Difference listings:
◇ ◇ ◇ ◇ ◇

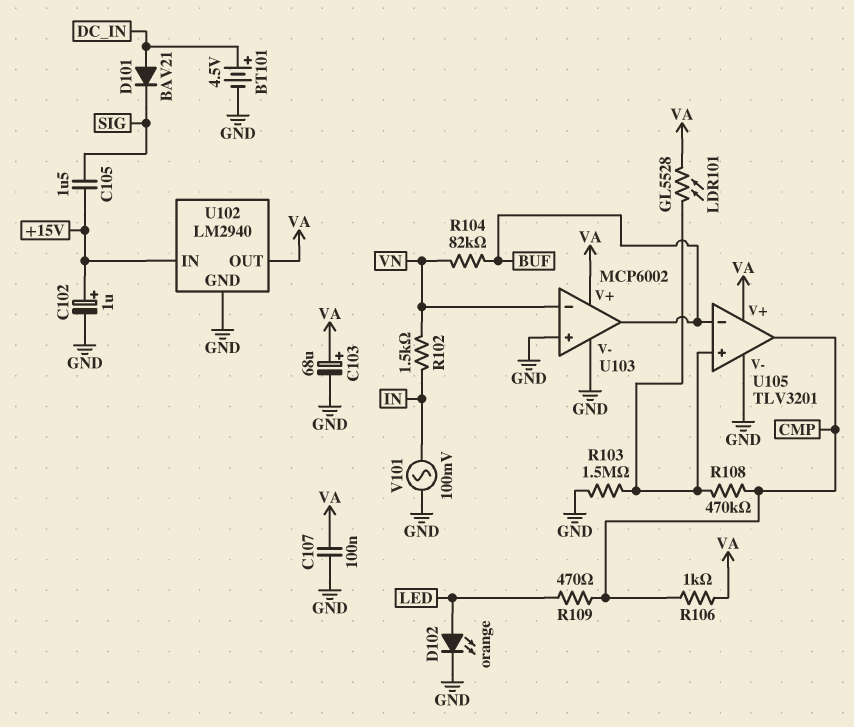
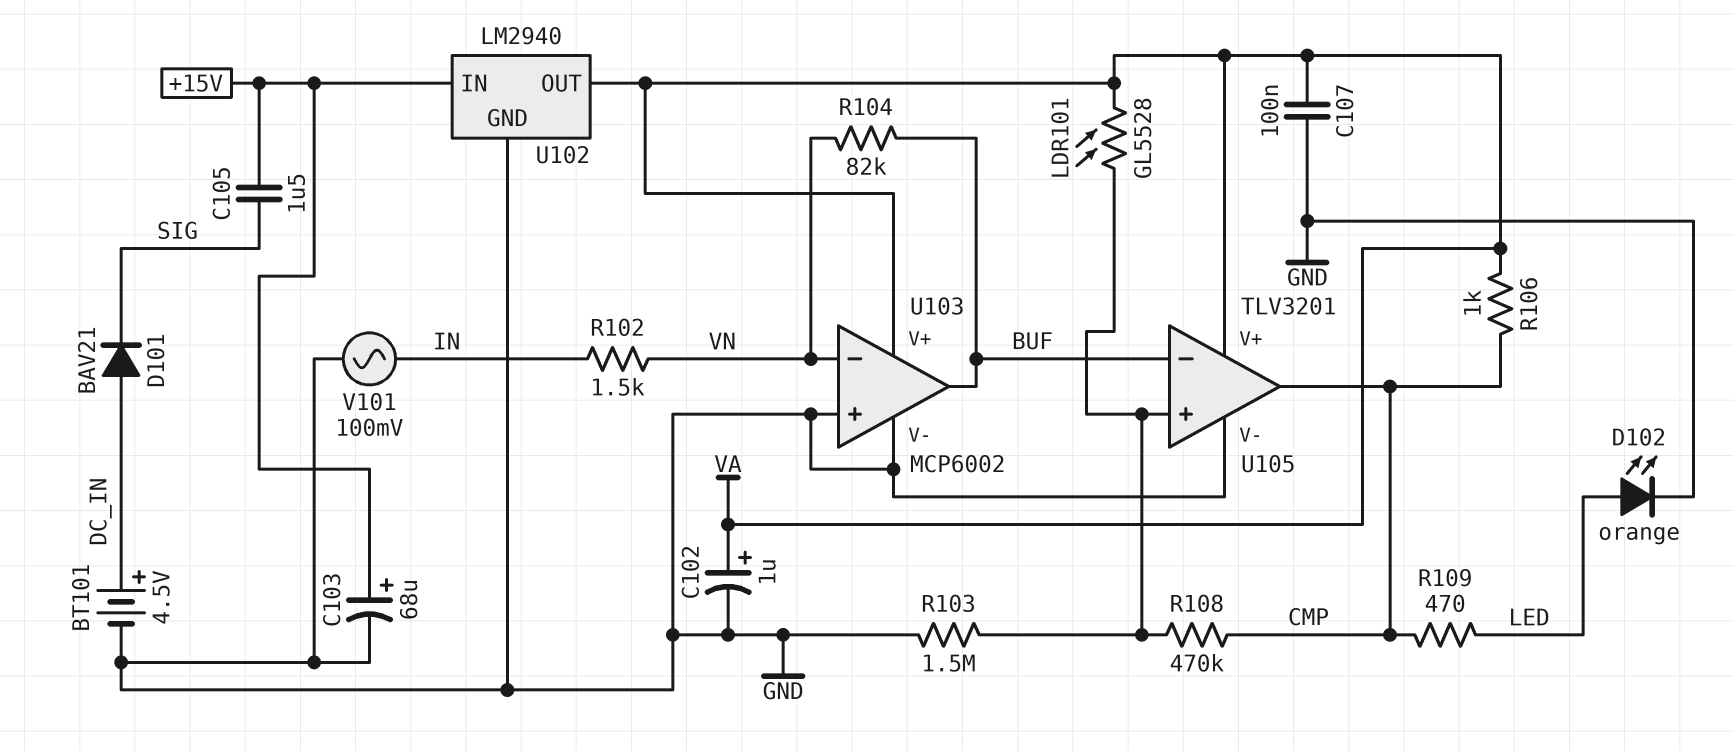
C102: 1uF (plus +15V, minus GND) -> 1uF (plus VA, minus GND)
C103: 68uF (plus VA, minus GND) -> 68uF (plus +15V, minus GND)

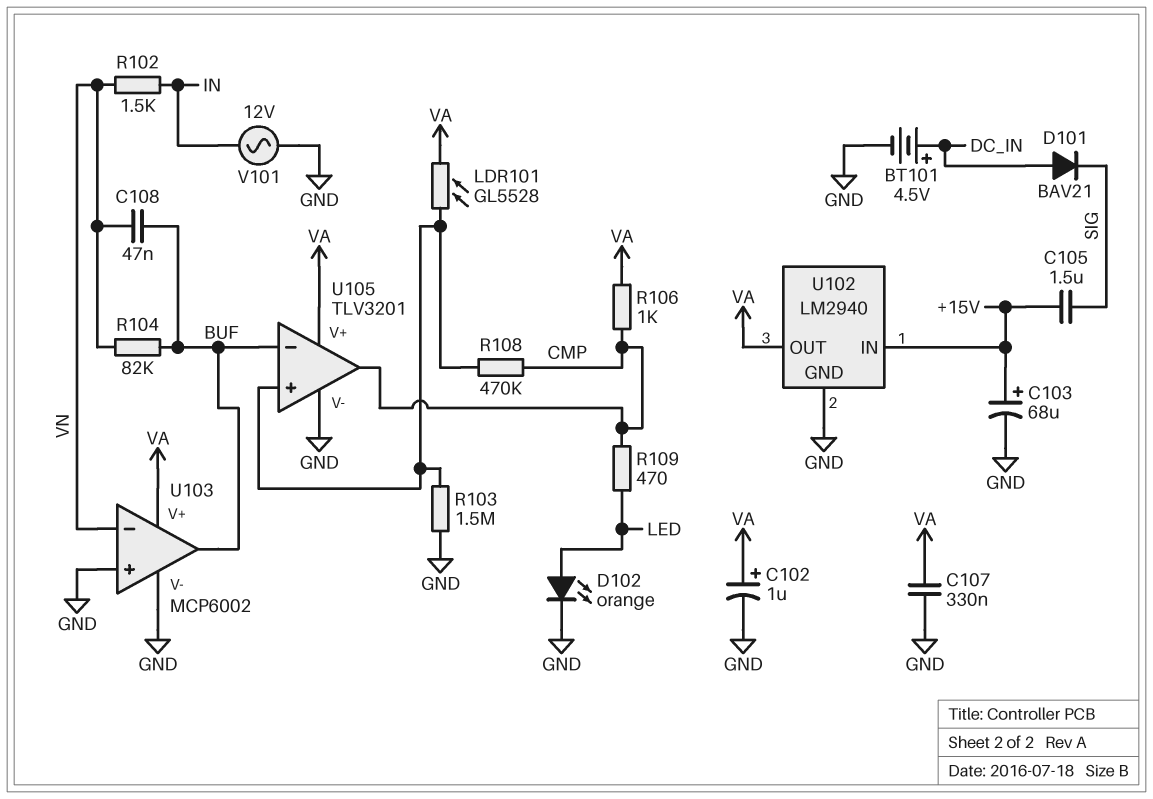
C107: 100nF (GND, VA) -> 330nF (GND, VA)
C108: none -> 47nF (BUF, VN)
V101: AC 100mV (GND, IN) -> AC 12V (GND, IN)

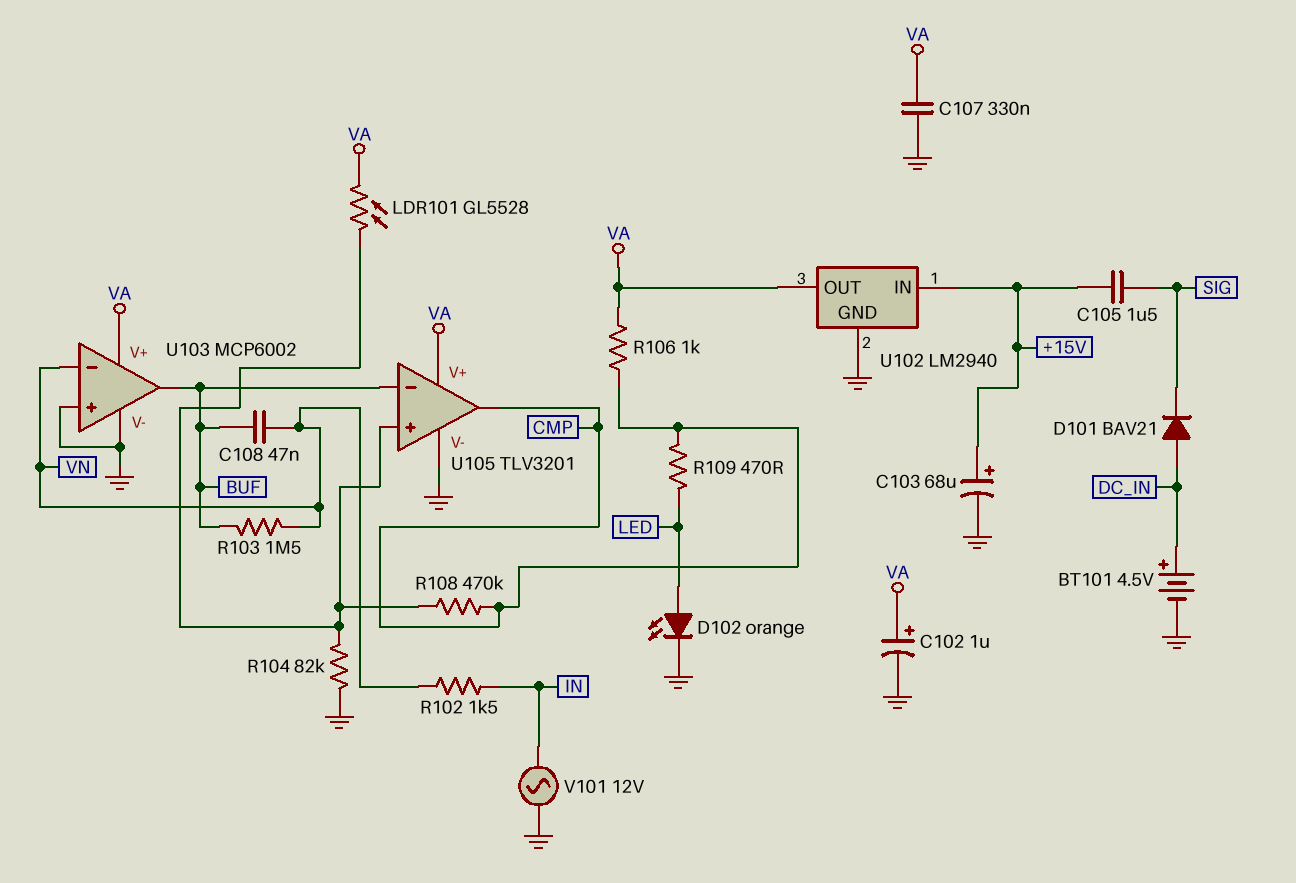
R103: 1.5M (GND, U105/in+) -> 1.5M (BUF, VN)
R104: 82k (BUF, VN) -> 82k (GND, U105/in+)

◇ ◇ ◇ ◇ ◇

● What you need to do: The "R103: 1.5M (GND, U105/in+) -> 1.5M (BUF, VN)" line through the last line above: set these down exactly and add nothing else.

● Task response:
R103: 1.5M (GND, U105/in+) -> 1.5M (BUF, VN)
R104: 82k (BUF, VN) -> 82k (GND, U105/in+)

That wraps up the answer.